- _Instruction_: Rename "highlighted by" to "marked with" throughout the records below, keeping everything else unchanged. Omit the pictures from your answer.

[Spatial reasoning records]
========================================

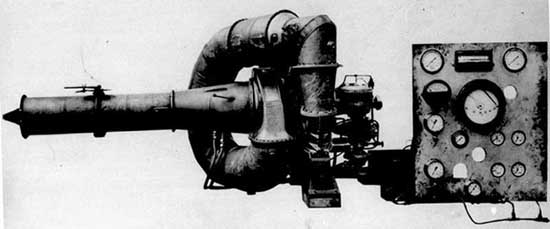
I want to click on empty space above status board, so click(476, 24).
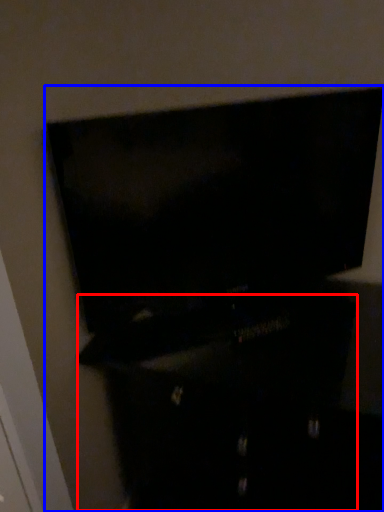
Question: Which object is closer to the camera taking this photo, dresser (highlighted by a red box) or furniture (highlighted by a blue box)?

Choices:
 (A) dresser
 (B) furniture

Answer: (B)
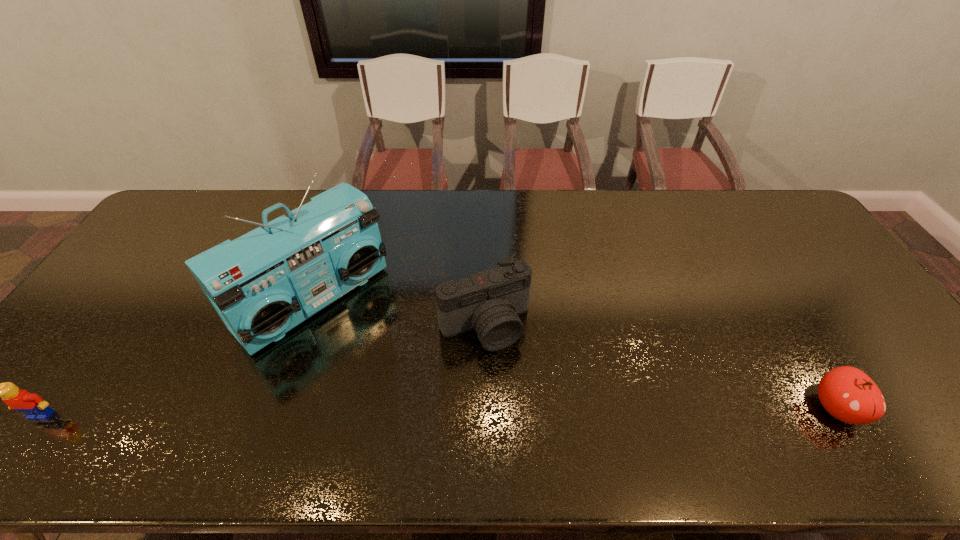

========================================

- _Task solution_:
I want to click on empty space above status board, so click(476, 24).
Question: Which object is closer to the camera taking this photo, dresser (marked with a red box) or furniture (marked with a blue box)?

Choices:
 (A) dresser
 (B) furniture

Answer: (B)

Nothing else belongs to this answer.